» **What you have to do**
Beginning with the line that includes "type=gone; before=redikefax (black);" and ending with the last line, print the records exactly, leaving every picture out.

[Before-and-after object listings]
-- Opening Marker --

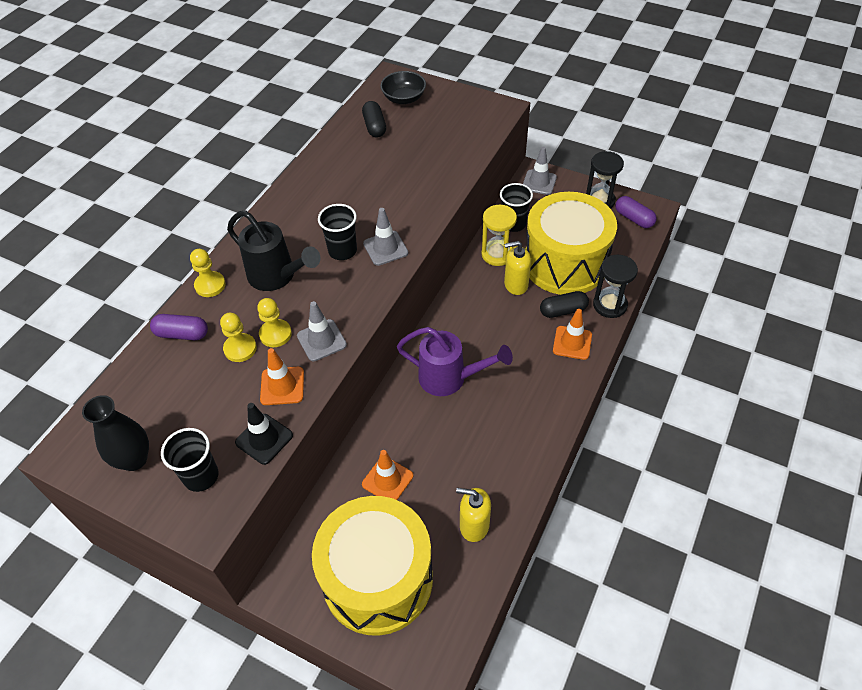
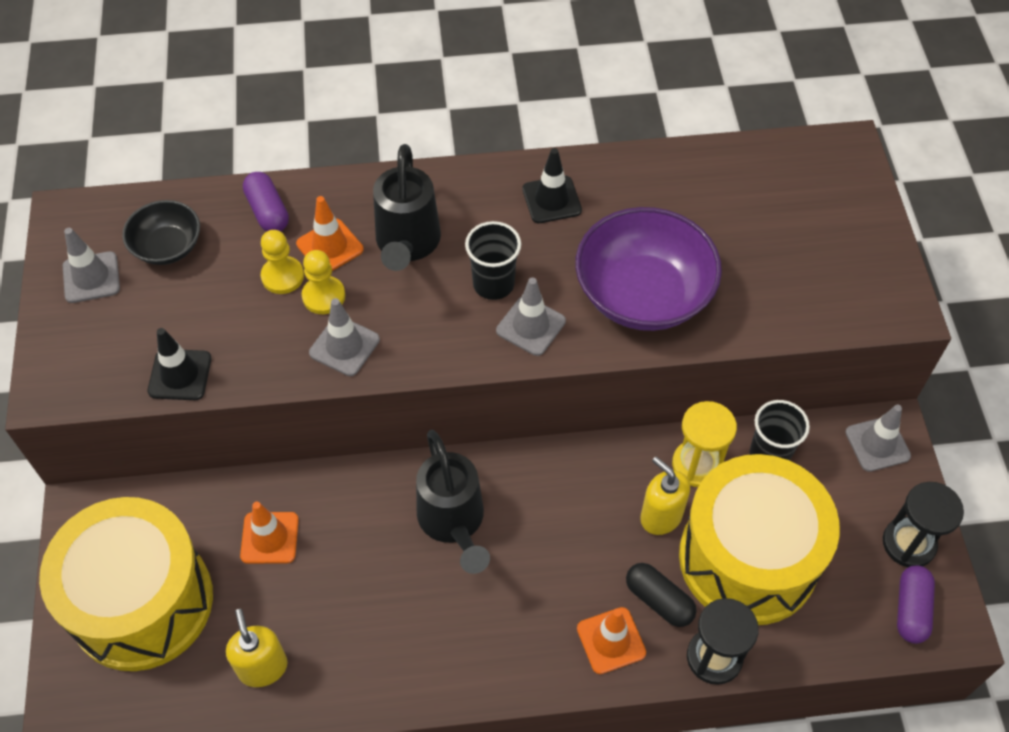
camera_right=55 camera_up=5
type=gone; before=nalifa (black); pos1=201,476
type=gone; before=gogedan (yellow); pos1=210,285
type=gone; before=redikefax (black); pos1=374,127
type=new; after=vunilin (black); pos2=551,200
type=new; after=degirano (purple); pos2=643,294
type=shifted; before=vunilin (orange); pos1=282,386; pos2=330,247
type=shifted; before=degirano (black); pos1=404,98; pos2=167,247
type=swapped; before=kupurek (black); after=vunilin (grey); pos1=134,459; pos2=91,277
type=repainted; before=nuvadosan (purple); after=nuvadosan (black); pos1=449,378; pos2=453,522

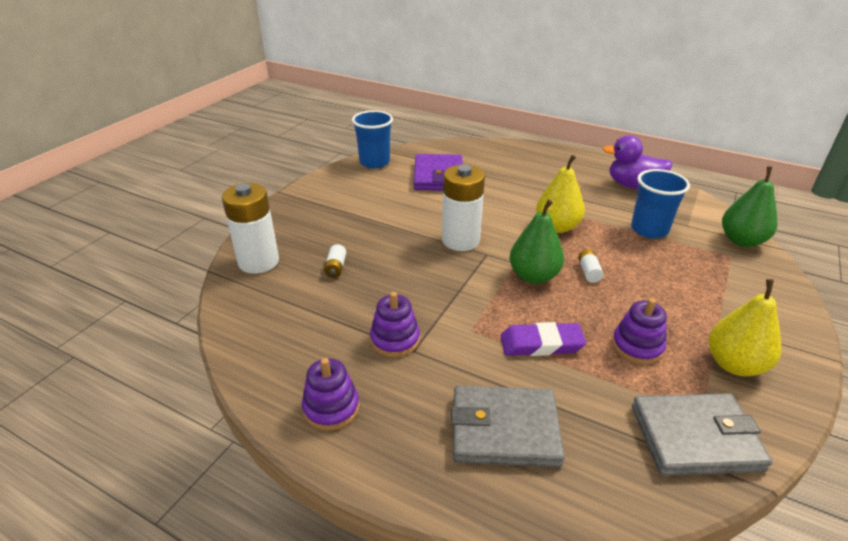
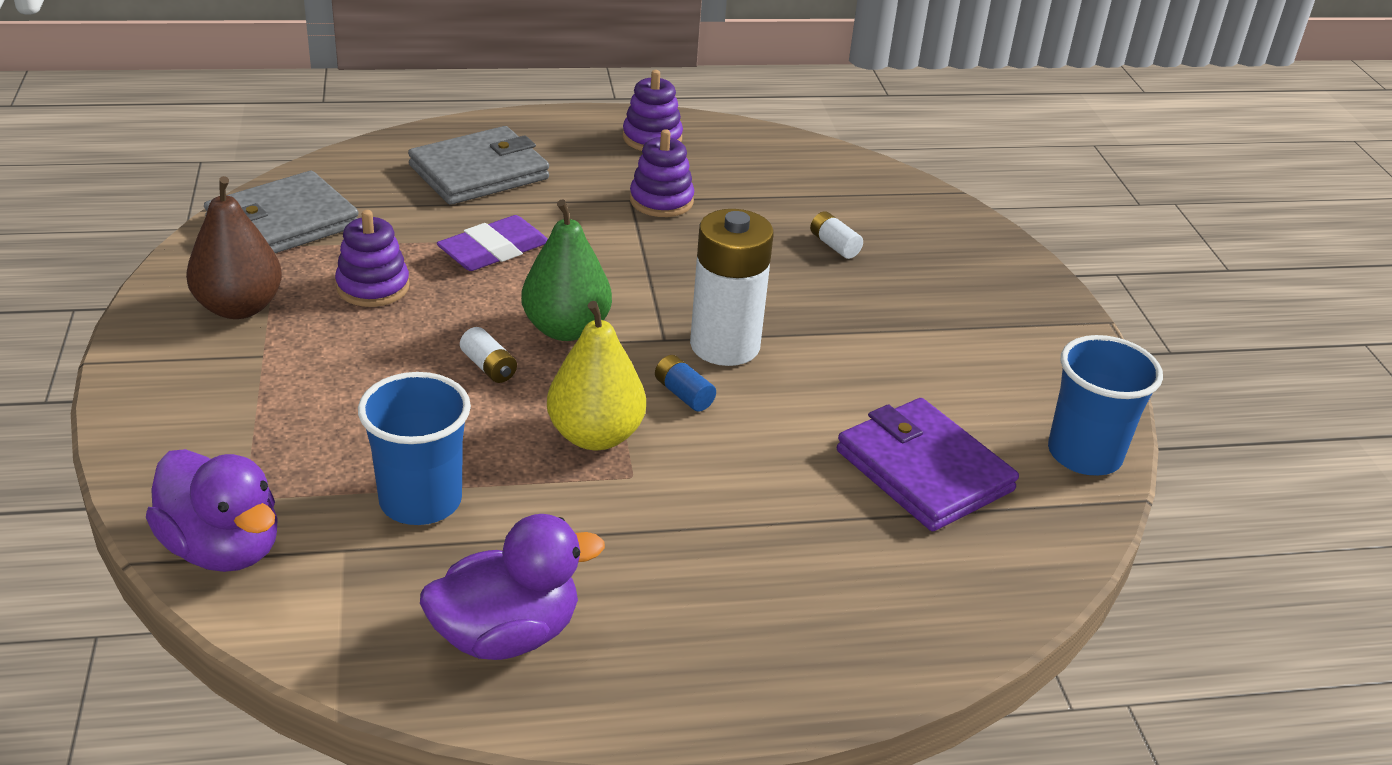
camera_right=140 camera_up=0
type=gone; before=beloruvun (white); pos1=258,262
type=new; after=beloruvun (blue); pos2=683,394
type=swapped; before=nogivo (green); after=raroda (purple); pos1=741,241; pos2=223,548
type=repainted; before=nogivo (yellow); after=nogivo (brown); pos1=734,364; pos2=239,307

-- Closing Marker --

» **Answer box**
type=gone; before=redikefax (black); pos1=374,127
type=new; after=vunilin (black); pos2=551,200
type=new; after=degirano (purple); pos2=643,294
type=shifted; before=vunilin (orange); pos1=282,386; pos2=330,247
type=shifted; before=degirano (black); pos1=404,98; pos2=167,247
type=swapped; before=kupurek (black); after=vunilin (grey); pos1=134,459; pos2=91,277
type=repainted; before=nuvadosan (purple); after=nuvadosan (black); pos1=449,378; pos2=453,522

camera_right=140 camera_up=0
type=gone; before=beloruvun (white); pos1=258,262
type=new; after=beloruvun (blue); pos2=683,394
type=swapped; before=nogivo (green); after=raroda (purple); pos1=741,241; pos2=223,548
type=repainted; before=nogivo (yellow); after=nogivo (brown); pos1=734,364; pos2=239,307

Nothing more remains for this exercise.